* [What the exercise asks]
For the data below, restate word for word only the lines from the line containing "JP6 pin 1: SIG22 -> DGND" through the line containing "RV1: 10k (DGND, SIG25, wiper", both ends included.

Top of Available records

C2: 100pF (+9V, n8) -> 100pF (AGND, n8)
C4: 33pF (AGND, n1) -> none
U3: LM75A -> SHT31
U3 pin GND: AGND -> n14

Bottom of Available records
Top of Available records

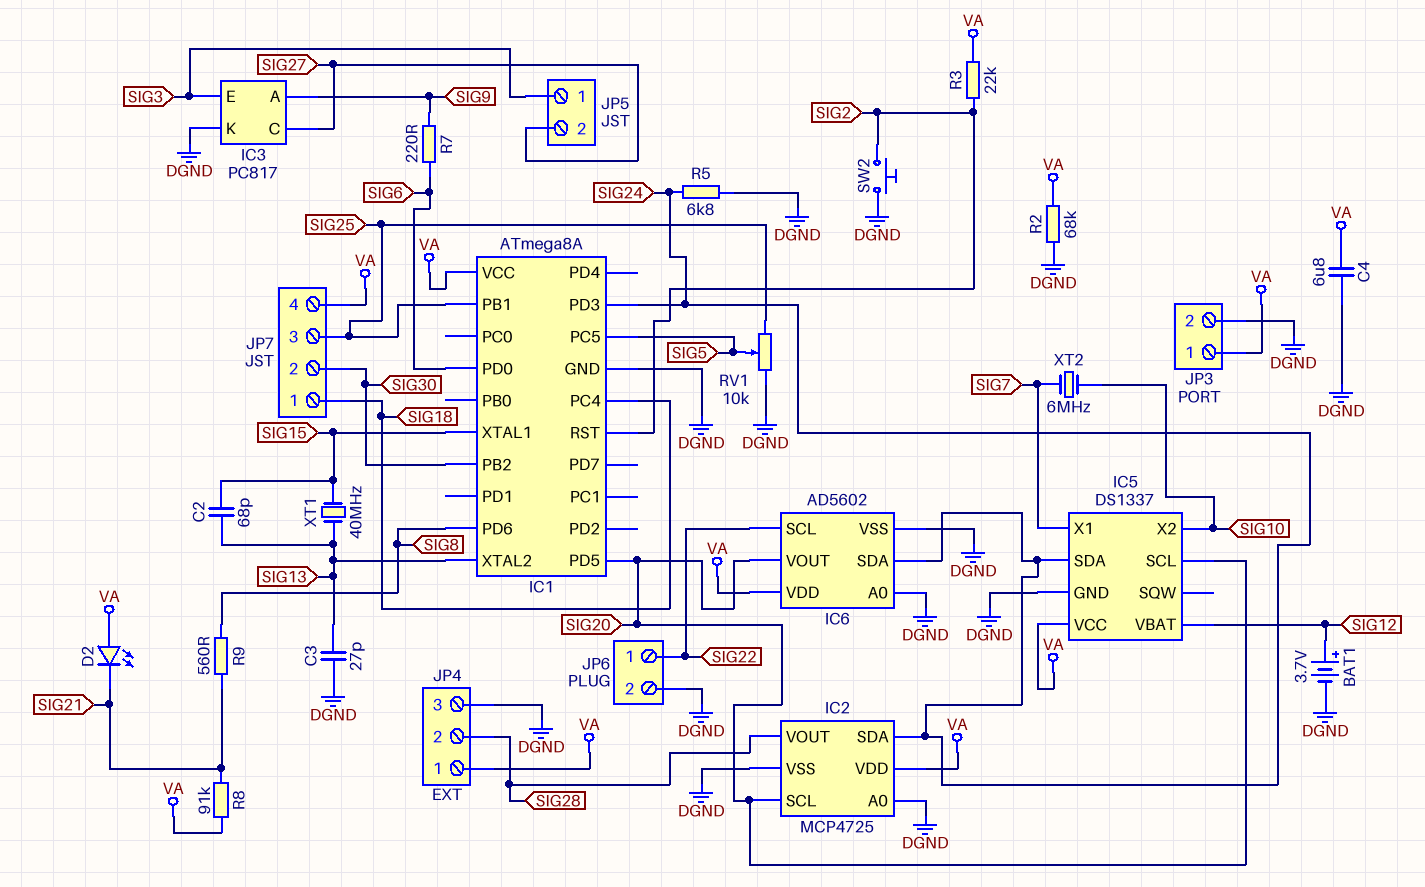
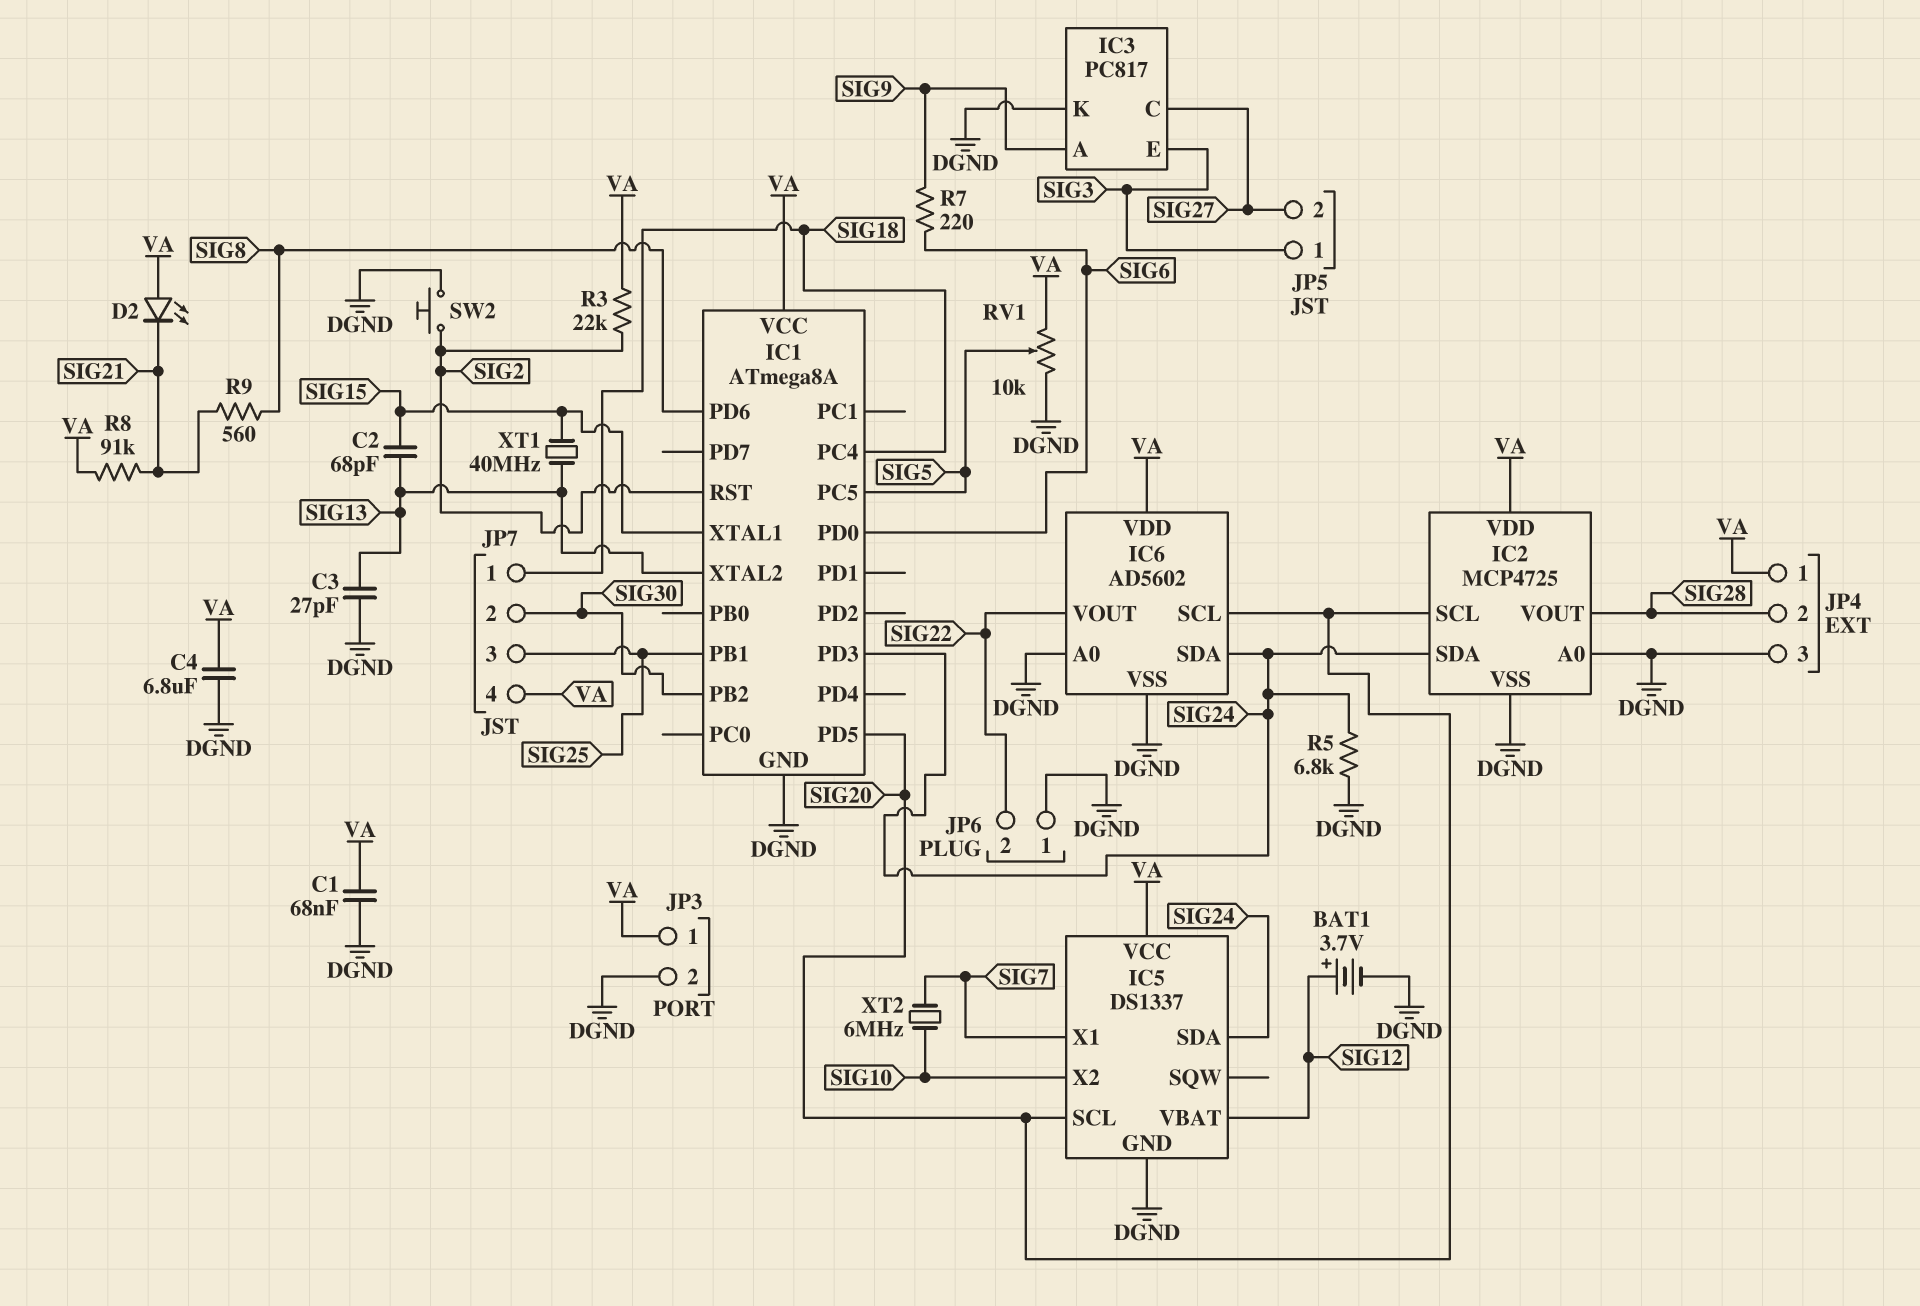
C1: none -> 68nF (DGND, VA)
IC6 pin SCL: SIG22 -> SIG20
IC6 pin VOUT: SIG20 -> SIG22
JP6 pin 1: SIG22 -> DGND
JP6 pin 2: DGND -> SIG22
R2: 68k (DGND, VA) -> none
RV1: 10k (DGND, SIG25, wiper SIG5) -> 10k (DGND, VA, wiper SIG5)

Bottom of Available records
Top of Available records

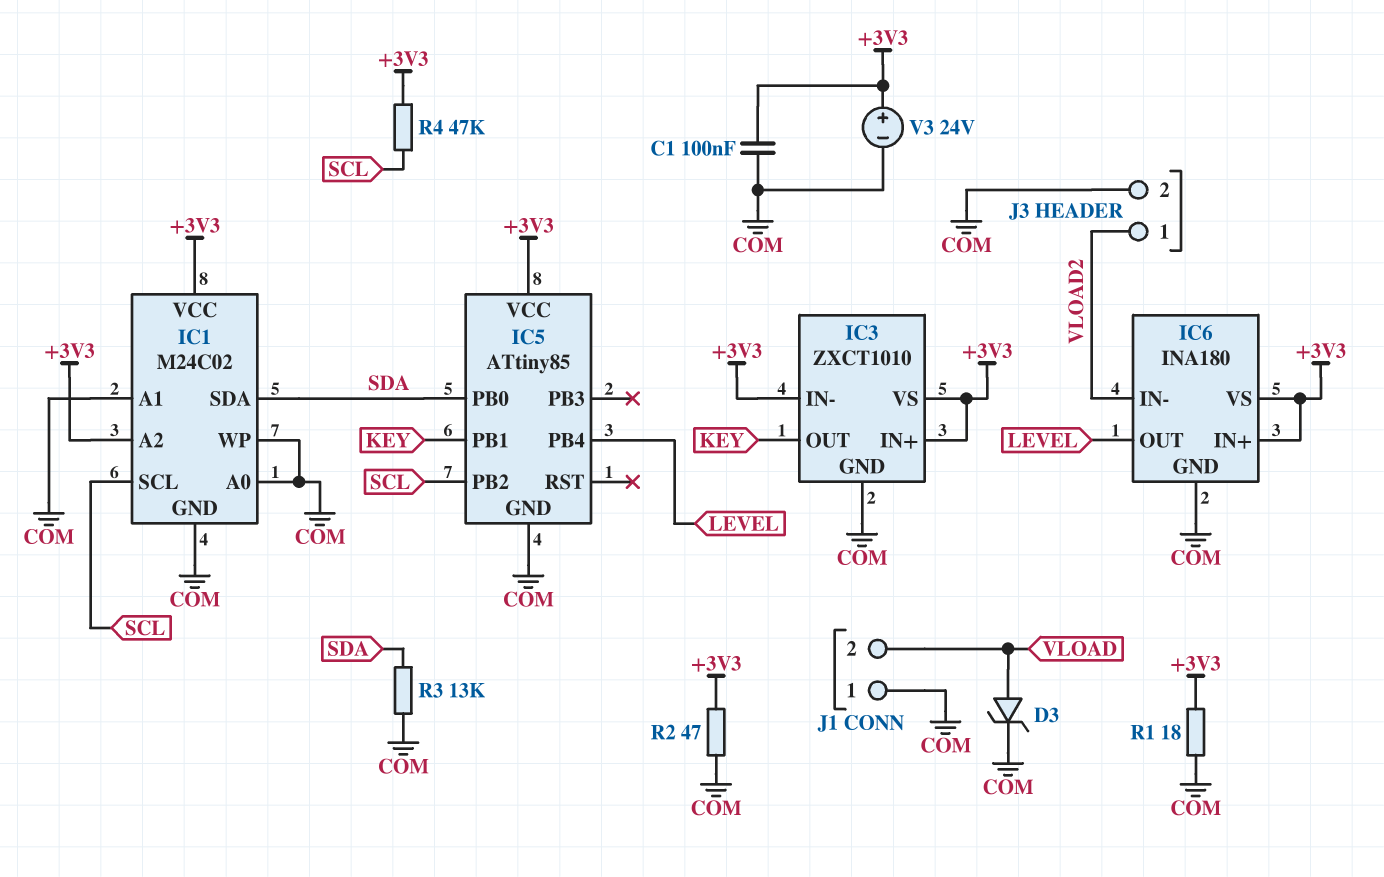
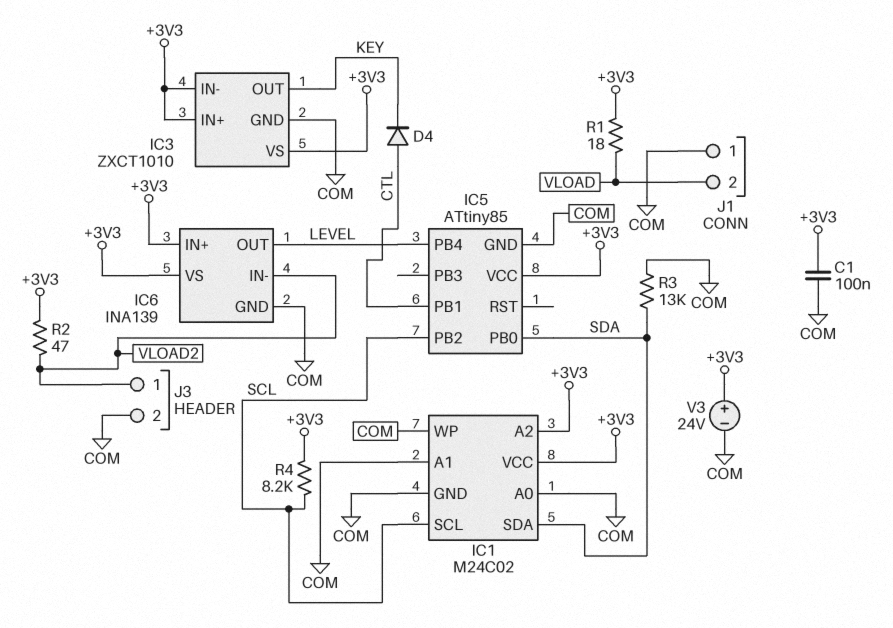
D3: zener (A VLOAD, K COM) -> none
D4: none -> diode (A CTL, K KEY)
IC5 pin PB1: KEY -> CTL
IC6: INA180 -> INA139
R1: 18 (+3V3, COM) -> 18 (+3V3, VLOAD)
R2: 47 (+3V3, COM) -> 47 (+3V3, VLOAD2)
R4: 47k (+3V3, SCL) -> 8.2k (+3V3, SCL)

Bottom of Available records

* [Exercise solution]
JP6 pin 1: SIG22 -> DGND
JP6 pin 2: DGND -> SIG22
R2: 68k (DGND, VA) -> none
RV1: 10k (DGND, SIG25, wiper SIG5) -> 10k (DGND, VA, wiper SIG5)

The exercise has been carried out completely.